## Work to be completed
Beneath this line are the data; copy exactly the part of them that opens with the line containing "D3: LED (A GND, K IND) -> LED (A IND, K GND)" and closes with the line containing "BAT2: 7.4V (plus", and only that part.

## Listed entries

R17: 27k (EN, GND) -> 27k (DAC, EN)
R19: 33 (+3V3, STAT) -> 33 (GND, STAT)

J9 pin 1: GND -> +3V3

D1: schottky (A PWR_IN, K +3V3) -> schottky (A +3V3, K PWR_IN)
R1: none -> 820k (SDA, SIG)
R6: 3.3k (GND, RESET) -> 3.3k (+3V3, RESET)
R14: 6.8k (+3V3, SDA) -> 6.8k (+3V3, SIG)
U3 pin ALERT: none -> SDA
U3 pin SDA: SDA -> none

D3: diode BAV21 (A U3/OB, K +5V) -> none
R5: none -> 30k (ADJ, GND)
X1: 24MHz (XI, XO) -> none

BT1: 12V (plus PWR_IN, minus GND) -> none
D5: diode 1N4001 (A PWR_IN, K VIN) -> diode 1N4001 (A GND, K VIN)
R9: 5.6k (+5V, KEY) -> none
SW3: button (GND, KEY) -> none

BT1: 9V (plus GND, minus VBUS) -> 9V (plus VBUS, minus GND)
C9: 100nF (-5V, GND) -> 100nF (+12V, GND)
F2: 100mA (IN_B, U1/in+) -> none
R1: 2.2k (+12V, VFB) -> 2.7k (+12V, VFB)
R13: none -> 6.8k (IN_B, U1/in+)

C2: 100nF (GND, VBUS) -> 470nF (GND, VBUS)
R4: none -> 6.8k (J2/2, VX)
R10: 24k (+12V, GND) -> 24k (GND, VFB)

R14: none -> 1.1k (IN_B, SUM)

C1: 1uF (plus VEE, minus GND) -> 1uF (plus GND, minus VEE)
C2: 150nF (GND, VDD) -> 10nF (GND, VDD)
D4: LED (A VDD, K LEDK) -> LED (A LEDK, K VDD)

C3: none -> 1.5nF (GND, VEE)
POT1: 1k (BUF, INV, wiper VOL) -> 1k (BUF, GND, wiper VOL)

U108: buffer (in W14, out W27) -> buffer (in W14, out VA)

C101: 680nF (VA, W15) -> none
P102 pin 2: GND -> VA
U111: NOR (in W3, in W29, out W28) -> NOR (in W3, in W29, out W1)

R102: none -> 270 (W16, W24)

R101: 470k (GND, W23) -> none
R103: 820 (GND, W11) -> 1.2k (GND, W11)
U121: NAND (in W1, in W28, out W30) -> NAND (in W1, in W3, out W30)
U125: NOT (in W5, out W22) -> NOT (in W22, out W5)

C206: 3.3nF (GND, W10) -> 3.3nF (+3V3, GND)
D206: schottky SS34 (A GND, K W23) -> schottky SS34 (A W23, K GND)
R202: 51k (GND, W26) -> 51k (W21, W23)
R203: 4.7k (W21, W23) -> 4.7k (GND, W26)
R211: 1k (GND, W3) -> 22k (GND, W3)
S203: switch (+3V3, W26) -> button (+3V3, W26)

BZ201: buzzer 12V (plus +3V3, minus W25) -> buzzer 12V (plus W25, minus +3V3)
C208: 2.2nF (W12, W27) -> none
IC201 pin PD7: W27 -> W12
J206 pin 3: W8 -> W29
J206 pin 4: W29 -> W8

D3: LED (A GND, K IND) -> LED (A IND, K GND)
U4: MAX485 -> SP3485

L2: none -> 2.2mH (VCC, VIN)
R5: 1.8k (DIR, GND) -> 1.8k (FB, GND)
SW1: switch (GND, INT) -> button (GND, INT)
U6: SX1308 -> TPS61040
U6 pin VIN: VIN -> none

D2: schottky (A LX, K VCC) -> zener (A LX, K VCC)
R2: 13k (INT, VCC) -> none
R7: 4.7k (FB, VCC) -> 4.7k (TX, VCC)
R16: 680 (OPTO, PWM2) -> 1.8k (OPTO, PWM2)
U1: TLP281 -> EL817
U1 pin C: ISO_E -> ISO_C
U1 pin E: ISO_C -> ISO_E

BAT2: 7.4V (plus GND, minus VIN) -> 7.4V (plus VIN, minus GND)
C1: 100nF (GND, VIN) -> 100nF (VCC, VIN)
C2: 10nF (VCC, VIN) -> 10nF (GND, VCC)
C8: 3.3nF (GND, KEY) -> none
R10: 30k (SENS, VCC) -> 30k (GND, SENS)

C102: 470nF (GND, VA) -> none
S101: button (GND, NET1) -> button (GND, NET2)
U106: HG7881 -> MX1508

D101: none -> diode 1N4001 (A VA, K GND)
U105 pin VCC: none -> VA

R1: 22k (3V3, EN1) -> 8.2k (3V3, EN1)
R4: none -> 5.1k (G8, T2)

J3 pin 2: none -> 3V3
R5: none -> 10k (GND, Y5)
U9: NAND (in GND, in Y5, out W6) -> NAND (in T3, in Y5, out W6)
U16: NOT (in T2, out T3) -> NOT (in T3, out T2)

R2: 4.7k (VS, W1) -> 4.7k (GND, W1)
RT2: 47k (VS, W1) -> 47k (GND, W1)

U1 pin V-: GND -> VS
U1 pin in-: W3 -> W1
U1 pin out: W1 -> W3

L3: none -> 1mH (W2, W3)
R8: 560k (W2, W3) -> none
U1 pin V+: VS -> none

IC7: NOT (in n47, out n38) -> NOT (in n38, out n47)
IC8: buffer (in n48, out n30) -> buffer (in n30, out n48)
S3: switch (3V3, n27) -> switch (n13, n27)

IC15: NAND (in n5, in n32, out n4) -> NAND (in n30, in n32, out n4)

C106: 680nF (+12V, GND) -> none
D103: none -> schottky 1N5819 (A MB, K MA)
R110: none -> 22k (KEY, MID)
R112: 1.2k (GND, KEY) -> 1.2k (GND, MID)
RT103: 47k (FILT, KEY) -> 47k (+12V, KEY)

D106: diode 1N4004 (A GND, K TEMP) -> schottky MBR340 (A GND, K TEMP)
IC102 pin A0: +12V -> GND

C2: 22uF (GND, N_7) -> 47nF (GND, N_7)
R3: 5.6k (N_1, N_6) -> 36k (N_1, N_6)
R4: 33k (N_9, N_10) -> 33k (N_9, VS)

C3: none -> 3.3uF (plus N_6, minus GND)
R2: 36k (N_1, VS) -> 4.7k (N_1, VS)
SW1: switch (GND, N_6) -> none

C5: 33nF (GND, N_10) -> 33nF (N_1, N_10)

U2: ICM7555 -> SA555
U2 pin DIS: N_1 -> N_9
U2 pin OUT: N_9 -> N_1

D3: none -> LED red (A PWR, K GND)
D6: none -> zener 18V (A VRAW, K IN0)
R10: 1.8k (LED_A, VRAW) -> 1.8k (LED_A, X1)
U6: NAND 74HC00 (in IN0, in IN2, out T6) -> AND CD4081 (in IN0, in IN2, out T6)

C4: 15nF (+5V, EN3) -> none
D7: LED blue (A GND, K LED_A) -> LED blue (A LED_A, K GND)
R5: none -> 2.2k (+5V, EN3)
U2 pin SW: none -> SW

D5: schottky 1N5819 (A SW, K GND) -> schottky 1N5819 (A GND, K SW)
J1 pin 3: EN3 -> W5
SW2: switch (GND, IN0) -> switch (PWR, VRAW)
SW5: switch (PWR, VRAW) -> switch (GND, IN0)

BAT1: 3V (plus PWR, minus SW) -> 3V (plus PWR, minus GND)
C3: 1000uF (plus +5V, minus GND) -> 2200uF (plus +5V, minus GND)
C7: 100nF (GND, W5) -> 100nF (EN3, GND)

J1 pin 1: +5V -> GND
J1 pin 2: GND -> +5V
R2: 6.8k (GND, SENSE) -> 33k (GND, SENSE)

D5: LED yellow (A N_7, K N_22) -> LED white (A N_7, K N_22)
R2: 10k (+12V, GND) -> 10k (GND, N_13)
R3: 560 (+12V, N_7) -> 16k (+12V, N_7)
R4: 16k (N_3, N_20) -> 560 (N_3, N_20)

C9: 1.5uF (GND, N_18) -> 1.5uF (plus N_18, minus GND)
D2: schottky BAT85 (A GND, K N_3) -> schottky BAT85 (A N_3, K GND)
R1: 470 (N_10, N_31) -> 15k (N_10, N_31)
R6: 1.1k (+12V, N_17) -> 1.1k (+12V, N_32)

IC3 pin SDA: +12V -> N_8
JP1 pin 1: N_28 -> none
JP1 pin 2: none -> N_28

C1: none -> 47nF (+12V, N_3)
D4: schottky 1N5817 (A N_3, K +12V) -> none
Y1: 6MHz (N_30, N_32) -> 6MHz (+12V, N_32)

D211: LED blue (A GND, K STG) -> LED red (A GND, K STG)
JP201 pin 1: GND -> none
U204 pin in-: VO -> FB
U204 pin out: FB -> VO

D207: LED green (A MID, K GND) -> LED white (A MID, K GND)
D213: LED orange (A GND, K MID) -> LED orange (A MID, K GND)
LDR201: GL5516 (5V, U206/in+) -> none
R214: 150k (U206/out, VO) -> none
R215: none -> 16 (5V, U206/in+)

## Task solution
D3: LED (A GND, K IND) -> LED (A IND, K GND)
U4: MAX485 -> SP3485

L2: none -> 2.2mH (VCC, VIN)
R5: 1.8k (DIR, GND) -> 1.8k (FB, GND)
SW1: switch (GND, INT) -> button (GND, INT)
U6: SX1308 -> TPS61040
U6 pin VIN: VIN -> none

D2: schottky (A LX, K VCC) -> zener (A LX, K VCC)
R2: 13k (INT, VCC) -> none
R7: 4.7k (FB, VCC) -> 4.7k (TX, VCC)
R16: 680 (OPTO, PWM2) -> 1.8k (OPTO, PWM2)
U1: TLP281 -> EL817
U1 pin C: ISO_E -> ISO_C
U1 pin E: ISO_C -> ISO_E

BAT2: 7.4V (plus GND, minus VIN) -> 7.4V (plus VIN, minus GND)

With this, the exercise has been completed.